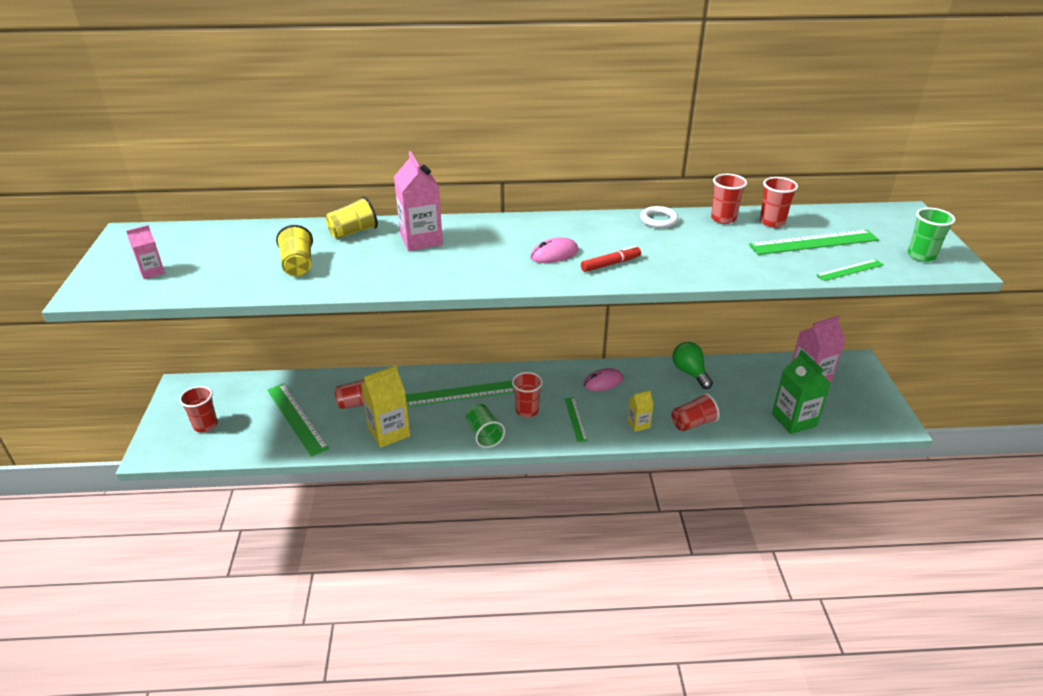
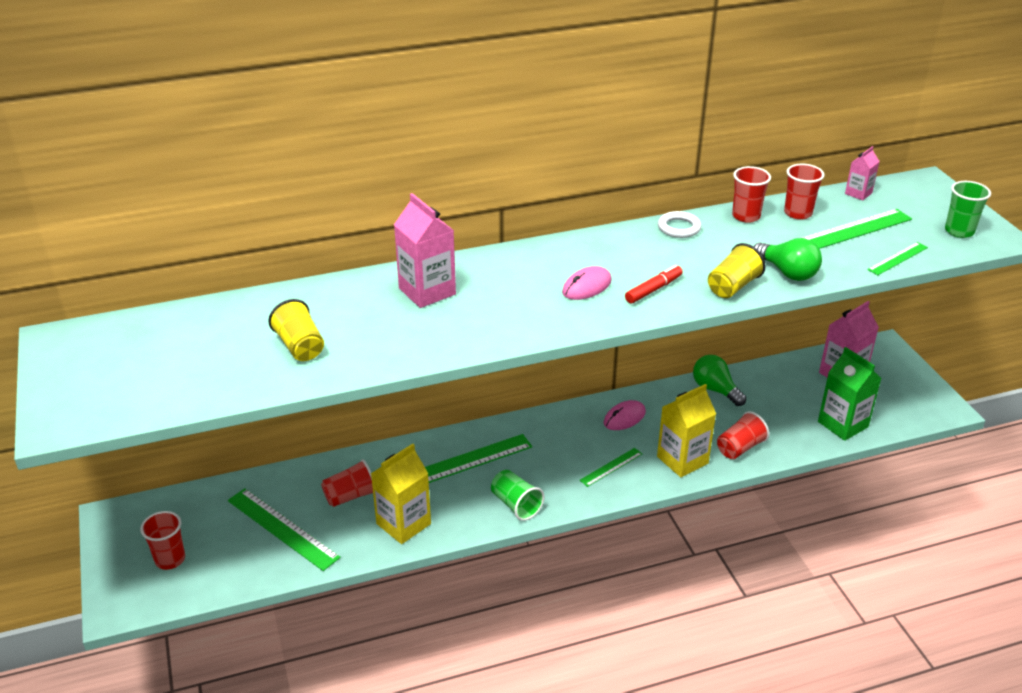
camera: 15 degrees left, 0 degrees up
(152, 272) = (123, 384): pink carton -> pink carton (858, 193)
(353, 232) = (341, 293): yellow cup -> yellow cup (732, 286)
(527, 410) = (553, 467): red cup -> none
(575, 419) = (611, 467): green ruler -> green ruler turned 75 degrees clockwise
(638, 424) = (682, 460): yellow carton -> yellow carton, size x1.85
(739, 267) = (787, 272): none -> green light bulb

──────────────────────────────

Problem to work on.
All pictures are to be skipped; the lines from the first line of the records through the line containing "(527, 410) = (553, 467): red cup -> none" are to be repeated exactly, both ends included.

Response for this exercise.
camera: 15 degrees left, 0 degrees up
(152, 272) = (123, 384): pink carton -> pink carton (858, 193)
(353, 232) = (341, 293): yellow cup -> yellow cup (732, 286)
(527, 410) = (553, 467): red cup -> none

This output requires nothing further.